Assignment —
Leaving every picture out, please return exactly the lines from the top of the material below through the line with "yellow semicircle: (127, 71)", both included.

Entries provided —
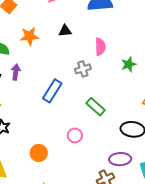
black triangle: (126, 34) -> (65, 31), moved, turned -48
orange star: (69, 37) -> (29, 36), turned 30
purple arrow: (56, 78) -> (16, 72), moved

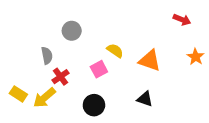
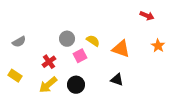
gray circle: (72, 31) -> (67, 39), moved
gray semicircle: (47, 56) -> (19, 42), moved, turned 72
yellow arrow: (44, 98) -> (48, 85), moved

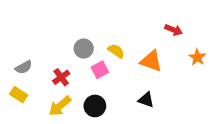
red arrow: (147, 16) -> (174, 30), moved
gray semicircle: (19, 42) -> (24, 67), moved

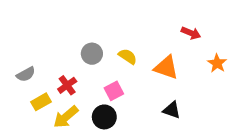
pink square: (100, 70) -> (114, 91), moved
yellow rectangle: (19, 95) -> (41, 102), moved, turned -63
black triangle: (146, 100) -> (172, 110), moved

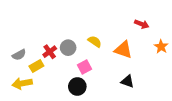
gray circle: (92, 54) -> (68, 48), moved
red cross: (67, 85) -> (50, 52), moved
yellow rectangle: (41, 102) -> (36, 66), moved
yellow arrow: (66, 117) -> (22, 83), moved, turned 30

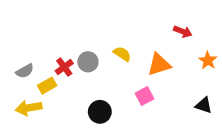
orange triangle: (123, 50) -> (159, 64), turned -36
pink square: (84, 67) -> (145, 96), moved
black triangle: (127, 81) -> (204, 105), moved

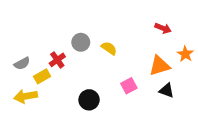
gray circle: (88, 62) -> (81, 42), moved
orange triangle: (159, 64) -> (159, 66), moved
black triangle: (204, 105) -> (167, 90), moved

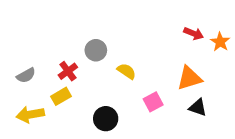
yellow semicircle: (109, 48) -> (127, 71), moved
orange star: (185, 54) -> (220, 42), moved
yellow rectangle: (42, 76) -> (61, 96), moved

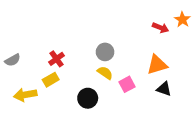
orange star: (220, 42) -> (182, 20), moved
gray circle: (96, 50) -> (105, 52), moved
yellow semicircle: (127, 71) -> (105, 73), moved
gray semicircle: (26, 75) -> (13, 60), moved

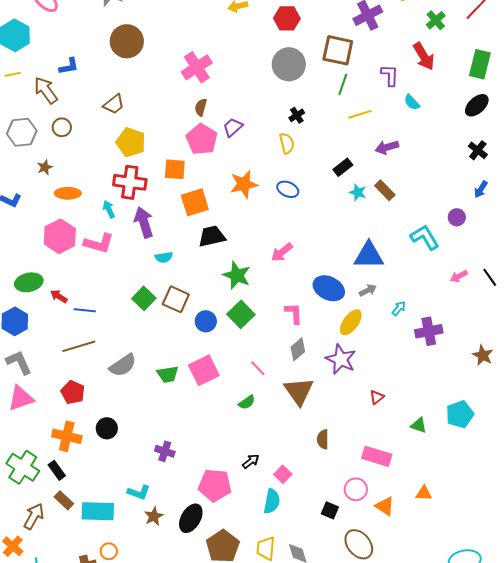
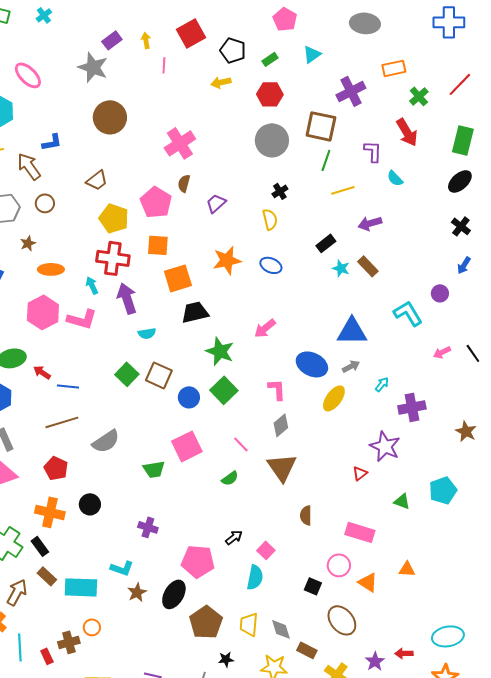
pink pentagon: (202, 139) -> (156, 202), moved
purple star: (341, 359) -> (385, 446), moved
green trapezoid: (168, 374) -> (154, 469), moved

Response —
black triangle: (126, 34) -> (65, 31), moved, turned -48
orange star: (69, 37) -> (29, 36), turned 30
purple arrow: (56, 78) -> (16, 72), moved

gray circle: (72, 31) -> (67, 39), moved
gray semicircle: (47, 56) -> (19, 42), moved, turned 72
yellow arrow: (44, 98) -> (48, 85), moved

red arrow: (147, 16) -> (174, 30), moved
gray semicircle: (19, 42) -> (24, 67), moved

pink square: (100, 70) -> (114, 91), moved
yellow rectangle: (19, 95) -> (41, 102), moved, turned -63
black triangle: (146, 100) -> (172, 110), moved

gray circle: (92, 54) -> (68, 48), moved
red cross: (67, 85) -> (50, 52), moved
yellow rectangle: (41, 102) -> (36, 66), moved
yellow arrow: (66, 117) -> (22, 83), moved, turned 30

orange triangle: (123, 50) -> (159, 64), turned -36
pink square: (84, 67) -> (145, 96), moved
black triangle: (127, 81) -> (204, 105), moved

gray circle: (88, 62) -> (81, 42), moved
orange triangle: (159, 64) -> (159, 66), moved
black triangle: (204, 105) -> (167, 90), moved

yellow semicircle: (109, 48) -> (127, 71), moved
orange star: (185, 54) -> (220, 42), moved
yellow rectangle: (42, 76) -> (61, 96), moved

orange star: (220, 42) -> (182, 20), moved
gray circle: (96, 50) -> (105, 52), moved
yellow semicircle: (127, 71) -> (105, 73), moved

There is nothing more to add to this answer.